Dataset items

════════

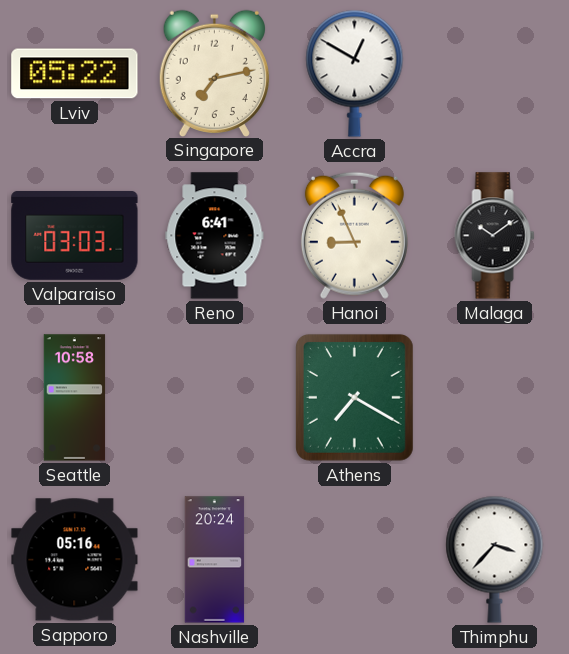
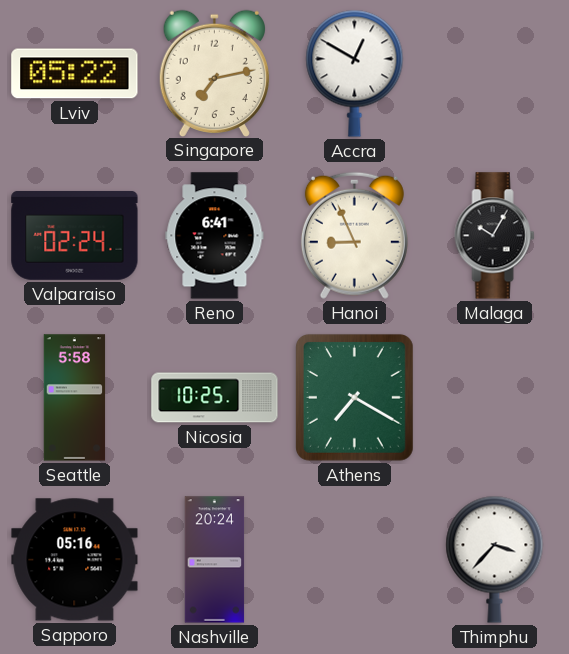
Valparaiso: 03:03 -> 02:24
Malaga: 10:09 -> 10:05
Seattle: 10:58 -> 5:58
Nicosia: none -> 10:25
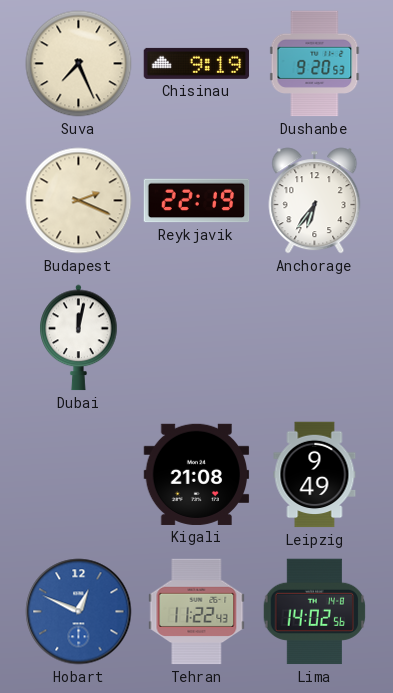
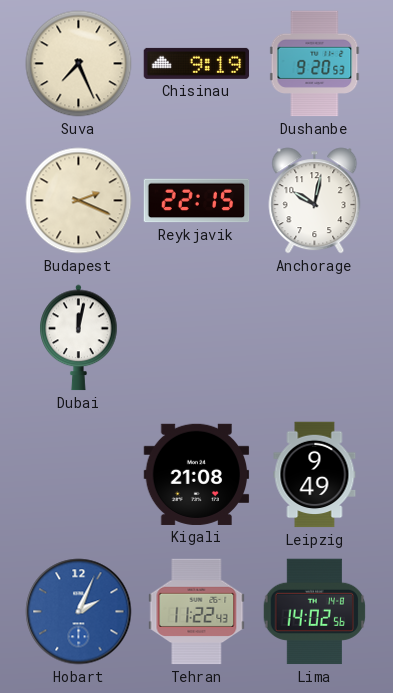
Reykjavik: 22:19 -> 22:15
Anchorage: 6:36 -> 10:02
Hobart: 12:49 -> 2:04
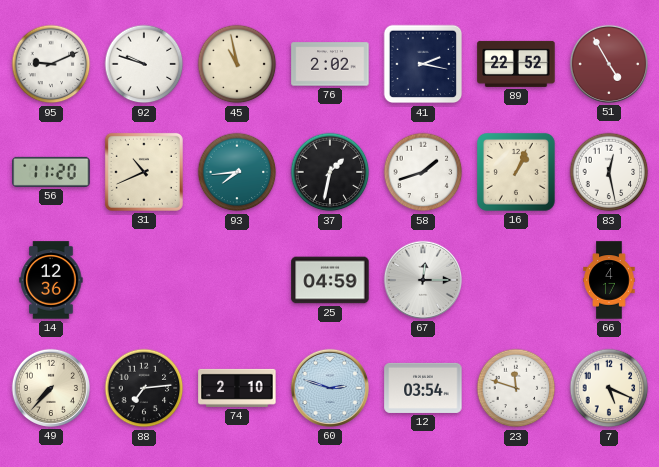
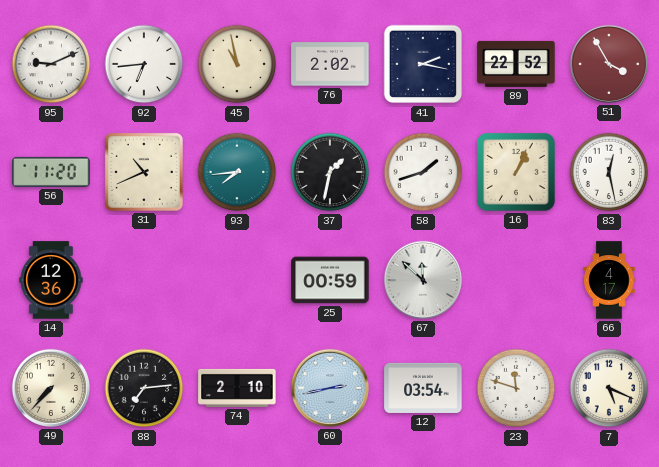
92: 9:48 -> 6:44
51: 4:55 -> 3:55
25: 04:59 -> 00:59
67: 12:15 -> 11:52
60: 2:48 -> 2:43
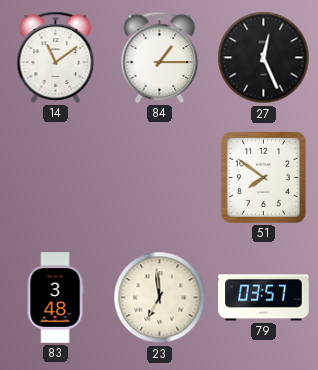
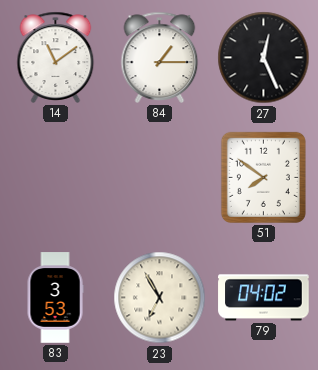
83: 3:48 -> 3:53
23: 6:59 -> 6:55
79: 03:57 -> 04:02
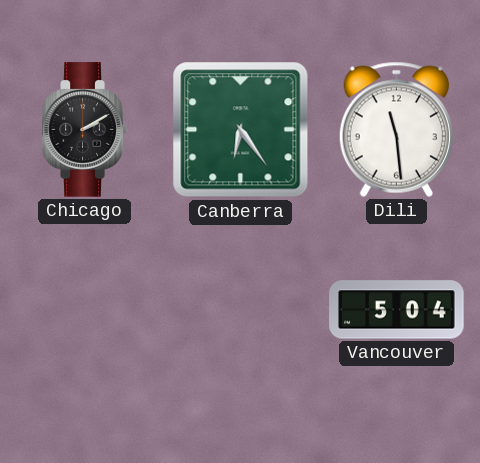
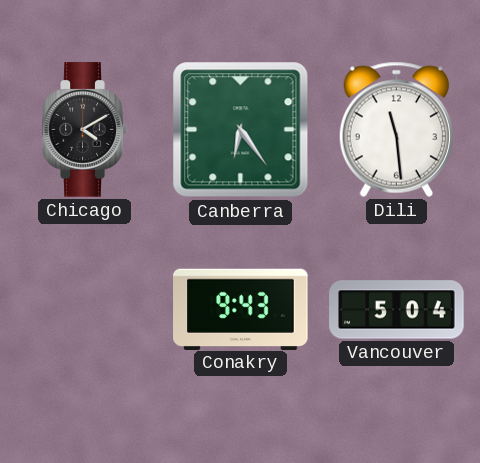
Chicago: 2:10 -> 4:10
Conakry: none -> 9:43
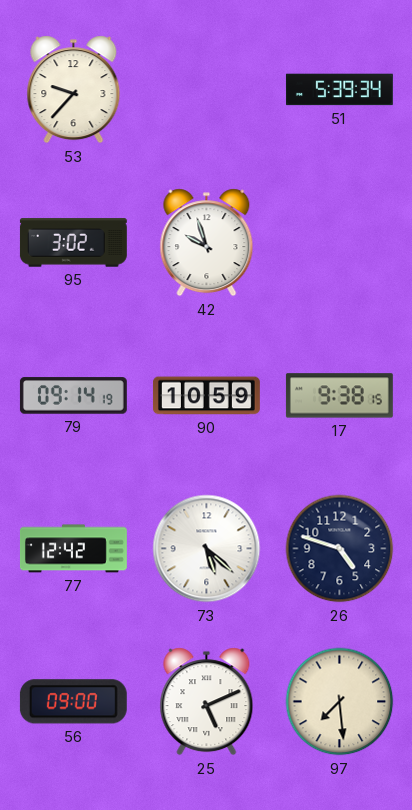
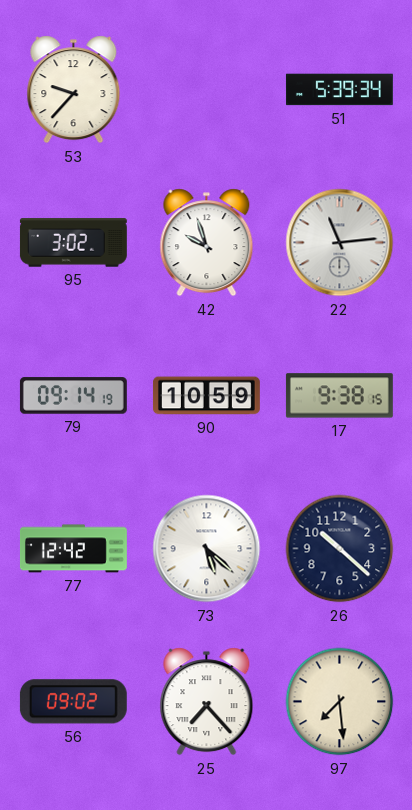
22: none -> 11:14
26: 4:48 -> 10:22
56: 09:00 -> 09:02
25: 5:11 -> 7:23
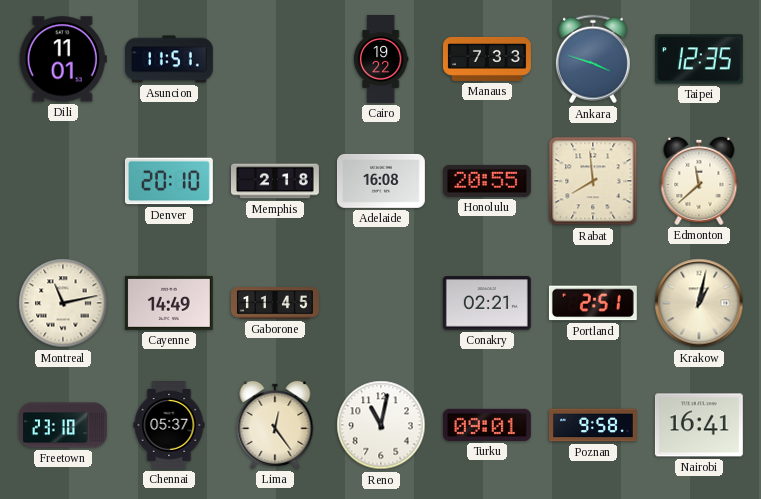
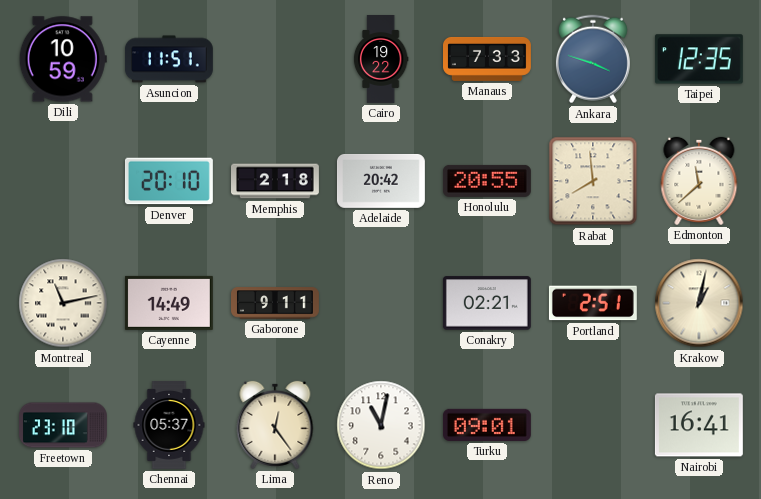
Dili: 11:01 -> 10:59
Adelaide: 16:08 -> 20:42
Gaborone: 11:45 -> 9:11
Poznan: 9:58 -> none
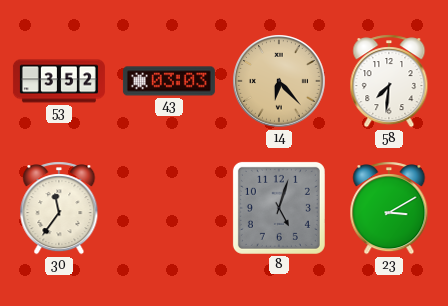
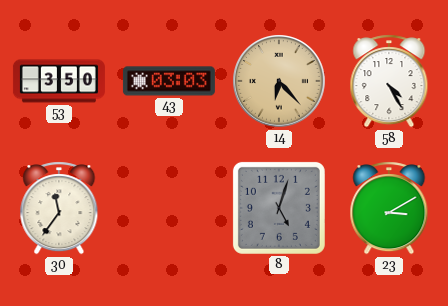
53: 3:52 -> 3:50
58: 7:31 -> 4:25
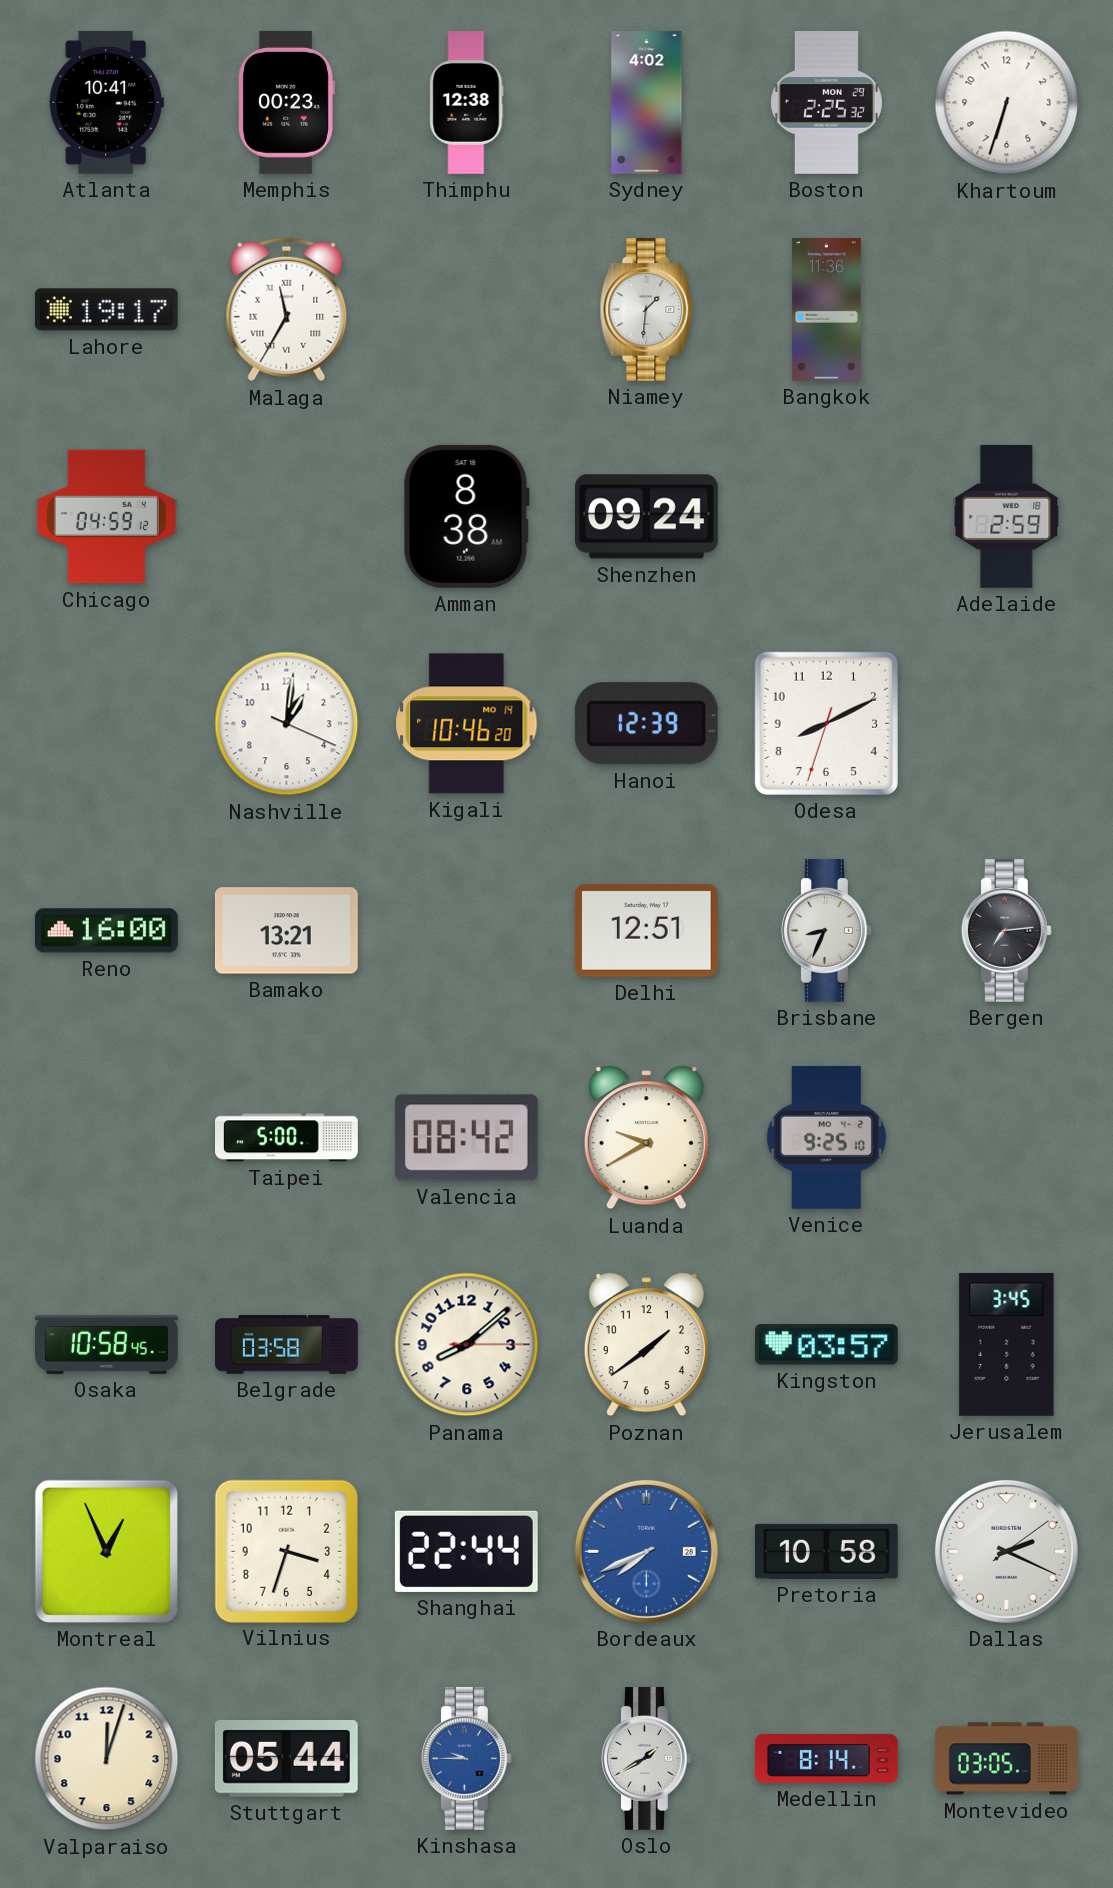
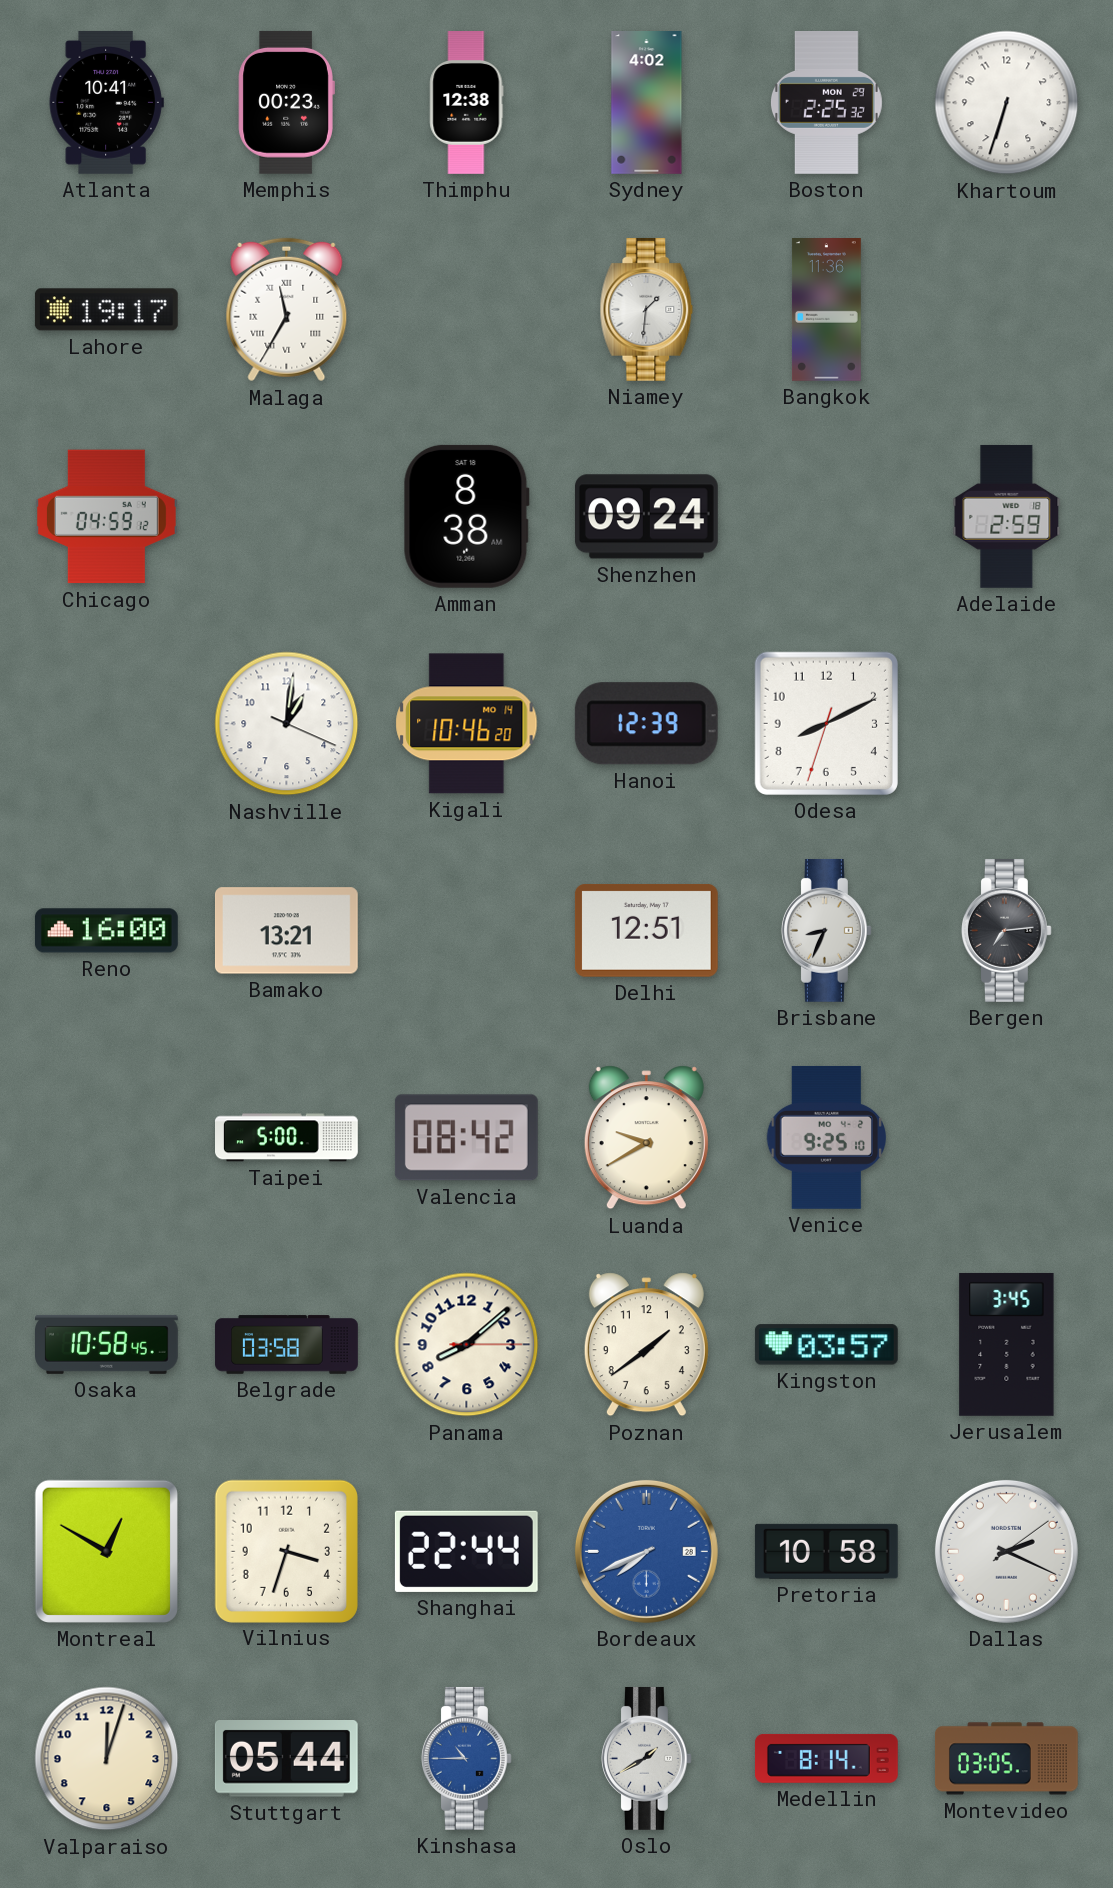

════════

# Required task
How many lines in the records above contain the word "none"? Give only the number.

# Task response
4